::: GIVEN ENTRIES :::
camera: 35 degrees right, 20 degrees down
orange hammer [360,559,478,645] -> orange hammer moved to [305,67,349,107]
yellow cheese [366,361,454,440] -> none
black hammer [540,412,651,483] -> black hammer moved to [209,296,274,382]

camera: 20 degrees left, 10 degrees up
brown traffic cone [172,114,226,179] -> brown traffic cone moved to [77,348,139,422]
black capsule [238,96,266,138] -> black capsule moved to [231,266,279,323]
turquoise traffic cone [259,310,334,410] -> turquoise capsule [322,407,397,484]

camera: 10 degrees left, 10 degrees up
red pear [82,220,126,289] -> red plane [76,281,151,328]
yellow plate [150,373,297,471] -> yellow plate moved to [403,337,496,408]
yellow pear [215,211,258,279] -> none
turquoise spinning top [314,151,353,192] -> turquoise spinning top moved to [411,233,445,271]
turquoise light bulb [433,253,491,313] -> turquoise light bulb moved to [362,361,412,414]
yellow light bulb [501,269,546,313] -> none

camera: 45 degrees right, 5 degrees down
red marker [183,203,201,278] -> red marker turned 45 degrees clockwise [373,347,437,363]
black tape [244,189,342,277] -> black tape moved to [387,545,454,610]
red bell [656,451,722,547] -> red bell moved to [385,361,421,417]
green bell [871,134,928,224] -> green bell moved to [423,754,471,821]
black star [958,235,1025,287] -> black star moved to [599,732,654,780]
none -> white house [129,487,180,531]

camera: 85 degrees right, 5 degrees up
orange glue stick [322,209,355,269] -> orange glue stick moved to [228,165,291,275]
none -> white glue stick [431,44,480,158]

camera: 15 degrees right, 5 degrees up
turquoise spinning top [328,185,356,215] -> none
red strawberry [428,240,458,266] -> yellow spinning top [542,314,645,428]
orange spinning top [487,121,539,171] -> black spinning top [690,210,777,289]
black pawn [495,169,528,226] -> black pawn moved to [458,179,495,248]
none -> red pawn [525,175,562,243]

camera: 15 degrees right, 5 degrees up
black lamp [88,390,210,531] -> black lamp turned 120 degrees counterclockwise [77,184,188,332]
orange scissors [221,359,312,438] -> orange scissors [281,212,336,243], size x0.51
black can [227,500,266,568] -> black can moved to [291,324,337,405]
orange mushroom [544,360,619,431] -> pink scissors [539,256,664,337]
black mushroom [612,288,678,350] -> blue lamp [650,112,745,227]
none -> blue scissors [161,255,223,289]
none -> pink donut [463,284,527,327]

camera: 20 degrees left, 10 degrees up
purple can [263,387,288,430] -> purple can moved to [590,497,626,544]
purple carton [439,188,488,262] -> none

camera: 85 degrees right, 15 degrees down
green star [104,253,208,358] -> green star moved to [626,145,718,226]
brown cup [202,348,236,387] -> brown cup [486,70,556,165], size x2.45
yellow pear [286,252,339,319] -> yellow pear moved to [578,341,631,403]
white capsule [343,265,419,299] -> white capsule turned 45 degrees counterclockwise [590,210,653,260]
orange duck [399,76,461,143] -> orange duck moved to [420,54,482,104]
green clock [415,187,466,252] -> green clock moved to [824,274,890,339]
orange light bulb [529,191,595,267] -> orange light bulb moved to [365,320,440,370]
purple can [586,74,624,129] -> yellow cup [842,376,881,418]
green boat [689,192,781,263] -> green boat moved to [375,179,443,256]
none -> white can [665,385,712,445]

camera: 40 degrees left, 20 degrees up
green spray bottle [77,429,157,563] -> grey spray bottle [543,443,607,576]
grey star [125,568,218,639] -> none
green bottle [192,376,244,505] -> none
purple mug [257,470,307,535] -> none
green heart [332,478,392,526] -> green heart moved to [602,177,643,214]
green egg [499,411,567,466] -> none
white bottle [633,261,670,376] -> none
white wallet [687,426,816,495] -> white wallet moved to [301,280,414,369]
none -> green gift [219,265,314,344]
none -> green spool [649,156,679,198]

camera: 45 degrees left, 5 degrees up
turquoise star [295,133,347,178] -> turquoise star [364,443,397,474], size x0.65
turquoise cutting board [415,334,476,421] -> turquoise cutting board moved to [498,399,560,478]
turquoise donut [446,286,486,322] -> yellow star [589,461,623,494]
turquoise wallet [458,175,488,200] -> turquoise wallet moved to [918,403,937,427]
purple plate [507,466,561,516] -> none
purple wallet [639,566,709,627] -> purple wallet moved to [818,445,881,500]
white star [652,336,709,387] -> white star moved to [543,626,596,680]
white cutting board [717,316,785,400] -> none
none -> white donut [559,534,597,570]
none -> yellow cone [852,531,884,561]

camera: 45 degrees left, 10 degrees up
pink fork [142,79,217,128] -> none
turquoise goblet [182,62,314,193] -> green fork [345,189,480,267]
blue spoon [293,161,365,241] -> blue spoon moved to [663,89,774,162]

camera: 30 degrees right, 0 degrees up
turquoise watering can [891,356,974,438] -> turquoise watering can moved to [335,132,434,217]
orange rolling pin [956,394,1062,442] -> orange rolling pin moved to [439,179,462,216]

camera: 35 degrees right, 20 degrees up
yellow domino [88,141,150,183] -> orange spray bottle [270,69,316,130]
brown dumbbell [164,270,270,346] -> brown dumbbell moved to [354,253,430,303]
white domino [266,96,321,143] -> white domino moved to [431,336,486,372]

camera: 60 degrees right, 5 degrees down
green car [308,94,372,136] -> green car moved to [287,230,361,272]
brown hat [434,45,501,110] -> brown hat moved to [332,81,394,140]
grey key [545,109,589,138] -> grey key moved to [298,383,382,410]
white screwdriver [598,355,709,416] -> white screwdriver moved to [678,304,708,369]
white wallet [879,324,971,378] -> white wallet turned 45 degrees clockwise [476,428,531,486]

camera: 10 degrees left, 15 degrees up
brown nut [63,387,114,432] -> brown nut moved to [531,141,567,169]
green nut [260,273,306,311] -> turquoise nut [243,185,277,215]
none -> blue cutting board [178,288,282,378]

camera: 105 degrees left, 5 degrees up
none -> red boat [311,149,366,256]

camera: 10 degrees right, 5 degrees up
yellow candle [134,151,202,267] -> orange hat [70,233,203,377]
:::
# [TASK INSTRUCTIONS]
Please give back, exactly as it stands above, the stretch from the line with "yellow domino [88,141,150,183]" through the line with "camera: 10 degrees left, 15 degrees up", and no line outside it.

# [ANSWER FOR THIS EXERCISE]
yellow domino [88,141,150,183] -> orange spray bottle [270,69,316,130]
brown dumbbell [164,270,270,346] -> brown dumbbell moved to [354,253,430,303]
white domino [266,96,321,143] -> white domino moved to [431,336,486,372]

camera: 60 degrees right, 5 degrees down
green car [308,94,372,136] -> green car moved to [287,230,361,272]
brown hat [434,45,501,110] -> brown hat moved to [332,81,394,140]
grey key [545,109,589,138] -> grey key moved to [298,383,382,410]
white screwdriver [598,355,709,416] -> white screwdriver moved to [678,304,708,369]
white wallet [879,324,971,378] -> white wallet turned 45 degrees clockwise [476,428,531,486]

camera: 10 degrees left, 15 degrees up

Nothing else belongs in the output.